*MATERIAL FOR THIS EXERCISE*:
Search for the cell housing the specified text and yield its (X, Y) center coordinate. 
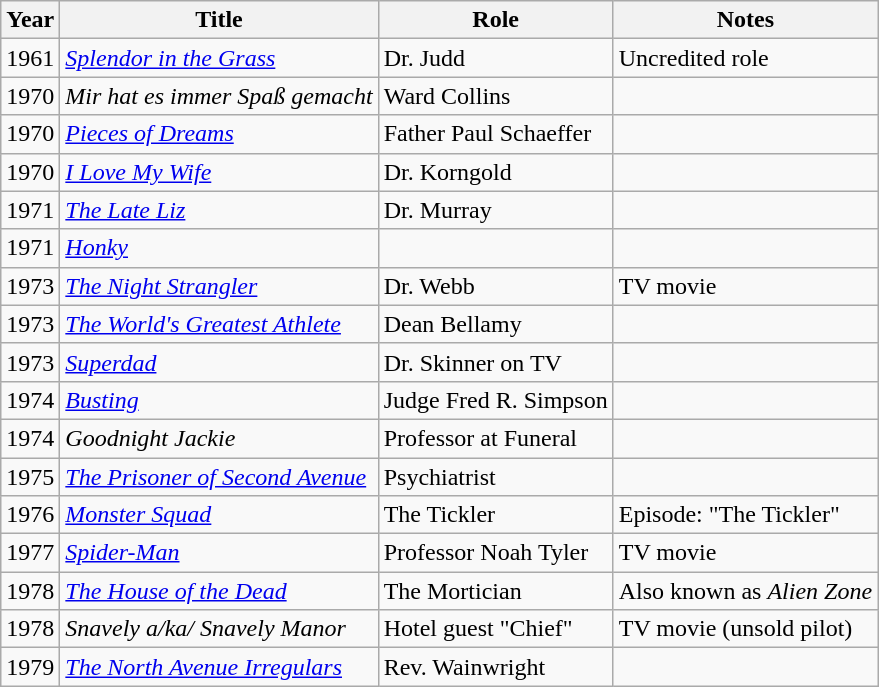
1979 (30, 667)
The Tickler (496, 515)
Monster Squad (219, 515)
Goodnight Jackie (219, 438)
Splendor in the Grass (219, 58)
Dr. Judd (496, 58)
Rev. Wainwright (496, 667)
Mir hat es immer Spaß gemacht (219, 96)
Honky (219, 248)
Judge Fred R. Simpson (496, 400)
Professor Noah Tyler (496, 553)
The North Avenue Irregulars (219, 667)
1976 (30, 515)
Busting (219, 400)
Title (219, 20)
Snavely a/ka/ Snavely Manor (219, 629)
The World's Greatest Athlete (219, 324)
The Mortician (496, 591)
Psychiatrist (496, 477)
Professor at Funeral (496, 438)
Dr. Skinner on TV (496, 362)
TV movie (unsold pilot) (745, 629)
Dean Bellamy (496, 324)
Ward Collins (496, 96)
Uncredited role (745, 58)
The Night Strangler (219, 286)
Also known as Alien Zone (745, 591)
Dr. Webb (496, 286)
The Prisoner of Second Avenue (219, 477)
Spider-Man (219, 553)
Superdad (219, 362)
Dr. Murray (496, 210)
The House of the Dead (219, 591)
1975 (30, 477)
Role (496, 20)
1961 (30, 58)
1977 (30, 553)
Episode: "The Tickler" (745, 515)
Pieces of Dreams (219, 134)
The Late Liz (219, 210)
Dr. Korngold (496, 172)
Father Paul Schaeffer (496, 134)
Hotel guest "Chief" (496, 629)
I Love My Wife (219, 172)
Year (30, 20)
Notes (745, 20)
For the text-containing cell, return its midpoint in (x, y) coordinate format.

*REQUIRED TASK*:
Lay out every line of the rows above as a Markdown table with the columns No. and Line, numbering the lines in order and skipping blank ones. Leave the pictures out.

*WRITTEN RESPONSE*:
| No. | Line |
|---|---|
| 1 | Search for the cell housing the specified text and yield its (X, Y) center coordinate.  |
| 2 | 1979 (30, 667) |
| 3 | The Tickler (496, 515) |
| 4 | Monster Squad (219, 515) |
| 5 | Goodnight Jackie (219, 438) |
| 6 | Splendor in the Grass (219, 58) |
| 7 | Dr. Judd (496, 58) |
| 8 | Rev. Wainwright (496, 667) |
| 9 | Mir hat es immer Spaß gemacht (219, 96) |
| 10 | Honky (219, 248) |
| 11 | Judge Fred R. Simpson (496, 400) |
| 12 | Professor Noah Tyler (496, 553) |
| 13 | The North Avenue Irregulars (219, 667) |
| 14 | 1976 (30, 515) |
| 15 | Busting (219, 400) |
| 16 | Title (219, 20) |
| 17 | Snavely a/ka/ Snavely Manor (219, 629) |
| 18 | The World's Greatest Athlete (219, 324) |
| 19 | The Mortician (496, 591) |
| 20 | Psychiatrist (496, 477) |
| 21 | Professor at Funeral (496, 438) |
| 22 | Dr. Skinner on TV (496, 362) |
| 23 | TV movie (unsold pilot) (745, 629) |
| 24 | Dean Bellamy (496, 324) |
| 25 | Ward Collins (496, 96) |
| 26 | Uncredited role (745, 58) |
| 27 | The Night Strangler (219, 286) |
| 28 | Also known as Alien Zone (745, 591) |
| 29 | Dr. Webb (496, 286) |
| 30 | The Prisoner of Second Avenue (219, 477) |
| 31 | Spider-Man (219, 553) |
| 32 | Superdad (219, 362) |
| 33 | Dr. Murray (496, 210) |
| 34 | The House of the Dead (219, 591) |
| 35 | 1975 (30, 477) |
| 36 | Role (496, 20) |
| 37 | 1961 (30, 58) |
| 38 | 1977 (30, 553) |
| 39 | Episode: "The Tickler" (745, 515) |
| 40 | Pieces of Dreams (219, 134) |
| 41 | The Late Liz (219, 210) |
| 42 | Dr. Korngold (496, 172) |
| 43 | Father Paul Schaeffer (496, 134) |
| 44 | Hotel guest "Chief" (496, 629) |
| 45 | I Love My Wife (219, 172) |
| 46 | Year (30, 20) |
| 47 | Notes (745, 20) |
| 48 | For the text-containing cell, return its midpoint in (x, y) coordinate format. |